▶ **WHAT THE TASK REQUIRES**
Your task is to quote the records from their first line through the line containing "(347, 340) = (326, 256): none -> grey plane", with nothing added or left out.

(Stored records)
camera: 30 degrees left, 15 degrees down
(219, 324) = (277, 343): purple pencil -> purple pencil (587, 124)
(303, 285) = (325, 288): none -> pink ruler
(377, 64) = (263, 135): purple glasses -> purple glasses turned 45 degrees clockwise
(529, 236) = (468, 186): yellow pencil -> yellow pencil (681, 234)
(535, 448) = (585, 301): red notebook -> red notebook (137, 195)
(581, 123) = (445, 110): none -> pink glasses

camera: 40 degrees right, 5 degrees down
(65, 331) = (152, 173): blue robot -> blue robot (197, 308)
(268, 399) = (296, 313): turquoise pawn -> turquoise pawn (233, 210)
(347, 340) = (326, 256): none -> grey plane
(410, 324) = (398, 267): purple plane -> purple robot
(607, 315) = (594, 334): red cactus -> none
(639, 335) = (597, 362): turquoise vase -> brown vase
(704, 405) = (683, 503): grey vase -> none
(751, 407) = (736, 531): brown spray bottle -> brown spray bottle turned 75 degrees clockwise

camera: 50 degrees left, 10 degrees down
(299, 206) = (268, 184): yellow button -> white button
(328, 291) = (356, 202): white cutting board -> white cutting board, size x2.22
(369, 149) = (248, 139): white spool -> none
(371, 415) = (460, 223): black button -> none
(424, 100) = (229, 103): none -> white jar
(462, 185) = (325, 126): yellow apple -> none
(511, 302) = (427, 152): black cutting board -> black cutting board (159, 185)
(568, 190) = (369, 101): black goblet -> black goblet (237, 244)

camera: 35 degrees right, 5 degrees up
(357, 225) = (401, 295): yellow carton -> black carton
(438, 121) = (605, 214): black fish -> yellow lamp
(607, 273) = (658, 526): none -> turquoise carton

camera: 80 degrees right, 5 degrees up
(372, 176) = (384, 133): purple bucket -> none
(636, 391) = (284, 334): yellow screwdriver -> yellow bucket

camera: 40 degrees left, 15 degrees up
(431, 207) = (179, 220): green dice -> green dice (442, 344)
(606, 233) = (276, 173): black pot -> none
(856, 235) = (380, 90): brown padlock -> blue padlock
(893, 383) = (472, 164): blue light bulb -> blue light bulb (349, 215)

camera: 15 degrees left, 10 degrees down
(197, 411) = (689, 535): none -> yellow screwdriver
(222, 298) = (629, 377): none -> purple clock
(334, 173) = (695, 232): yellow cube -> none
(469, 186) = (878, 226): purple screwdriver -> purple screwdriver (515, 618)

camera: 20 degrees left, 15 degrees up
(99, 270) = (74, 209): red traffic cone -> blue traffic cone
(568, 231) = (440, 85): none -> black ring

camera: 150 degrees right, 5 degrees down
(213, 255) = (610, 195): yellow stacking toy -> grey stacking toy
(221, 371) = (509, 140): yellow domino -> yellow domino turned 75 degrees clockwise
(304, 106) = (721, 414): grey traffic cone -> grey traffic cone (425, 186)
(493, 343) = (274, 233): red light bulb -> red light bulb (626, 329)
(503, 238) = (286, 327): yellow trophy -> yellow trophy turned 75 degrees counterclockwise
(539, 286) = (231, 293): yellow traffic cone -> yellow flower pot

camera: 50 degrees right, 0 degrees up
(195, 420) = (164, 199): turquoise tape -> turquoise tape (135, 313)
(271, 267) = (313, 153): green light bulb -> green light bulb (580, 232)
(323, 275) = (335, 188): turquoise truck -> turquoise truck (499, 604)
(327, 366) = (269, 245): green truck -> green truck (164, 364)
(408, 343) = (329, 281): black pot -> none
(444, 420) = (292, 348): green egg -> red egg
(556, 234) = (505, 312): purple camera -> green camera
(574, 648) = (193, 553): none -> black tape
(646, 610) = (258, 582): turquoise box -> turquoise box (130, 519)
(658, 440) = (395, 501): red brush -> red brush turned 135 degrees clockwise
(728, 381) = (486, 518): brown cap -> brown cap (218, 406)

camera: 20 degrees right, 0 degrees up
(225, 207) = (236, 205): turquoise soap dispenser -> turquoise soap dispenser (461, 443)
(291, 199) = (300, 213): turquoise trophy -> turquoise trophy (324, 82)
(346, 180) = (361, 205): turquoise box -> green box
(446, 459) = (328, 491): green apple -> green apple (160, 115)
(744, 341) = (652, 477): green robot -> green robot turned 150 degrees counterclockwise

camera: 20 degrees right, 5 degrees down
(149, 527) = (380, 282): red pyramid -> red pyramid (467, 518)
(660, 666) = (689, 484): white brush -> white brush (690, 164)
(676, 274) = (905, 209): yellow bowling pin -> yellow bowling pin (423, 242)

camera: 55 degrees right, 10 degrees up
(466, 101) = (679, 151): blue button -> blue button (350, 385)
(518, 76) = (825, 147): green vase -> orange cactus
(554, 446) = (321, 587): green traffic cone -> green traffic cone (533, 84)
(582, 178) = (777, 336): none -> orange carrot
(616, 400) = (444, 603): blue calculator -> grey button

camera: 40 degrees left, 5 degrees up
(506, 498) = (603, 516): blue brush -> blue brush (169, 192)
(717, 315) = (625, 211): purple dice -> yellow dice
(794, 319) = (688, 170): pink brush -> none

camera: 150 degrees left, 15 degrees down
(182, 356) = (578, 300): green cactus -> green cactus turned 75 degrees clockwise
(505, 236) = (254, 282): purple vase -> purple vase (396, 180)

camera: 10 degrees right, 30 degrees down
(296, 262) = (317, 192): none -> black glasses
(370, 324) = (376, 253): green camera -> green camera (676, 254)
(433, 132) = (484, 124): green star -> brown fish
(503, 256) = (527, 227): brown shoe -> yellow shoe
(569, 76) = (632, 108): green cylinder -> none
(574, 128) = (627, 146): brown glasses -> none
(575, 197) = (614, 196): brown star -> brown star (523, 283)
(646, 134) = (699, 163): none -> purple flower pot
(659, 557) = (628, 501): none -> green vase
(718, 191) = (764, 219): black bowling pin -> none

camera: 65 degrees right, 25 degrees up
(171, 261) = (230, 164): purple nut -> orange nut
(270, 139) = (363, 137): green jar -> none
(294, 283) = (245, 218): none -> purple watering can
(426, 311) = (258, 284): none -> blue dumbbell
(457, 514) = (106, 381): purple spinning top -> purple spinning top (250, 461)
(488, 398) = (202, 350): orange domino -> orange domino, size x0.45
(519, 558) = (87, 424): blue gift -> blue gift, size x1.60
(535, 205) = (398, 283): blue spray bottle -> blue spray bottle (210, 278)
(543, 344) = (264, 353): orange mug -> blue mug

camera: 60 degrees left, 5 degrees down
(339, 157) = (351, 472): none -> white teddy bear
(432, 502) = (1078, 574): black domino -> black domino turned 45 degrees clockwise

▶ **WRITTEN SOLUTION**
camera: 30 degrees left, 15 degrees down
(219, 324) = (277, 343): purple pencil -> purple pencil (587, 124)
(303, 285) = (325, 288): none -> pink ruler
(377, 64) = (263, 135): purple glasses -> purple glasses turned 45 degrees clockwise
(529, 236) = (468, 186): yellow pencil -> yellow pencil (681, 234)
(535, 448) = (585, 301): red notebook -> red notebook (137, 195)
(581, 123) = (445, 110): none -> pink glasses

camera: 40 degrees right, 5 degrees down
(65, 331) = (152, 173): blue robot -> blue robot (197, 308)
(268, 399) = (296, 313): turquoise pawn -> turquoise pawn (233, 210)
(347, 340) = (326, 256): none -> grey plane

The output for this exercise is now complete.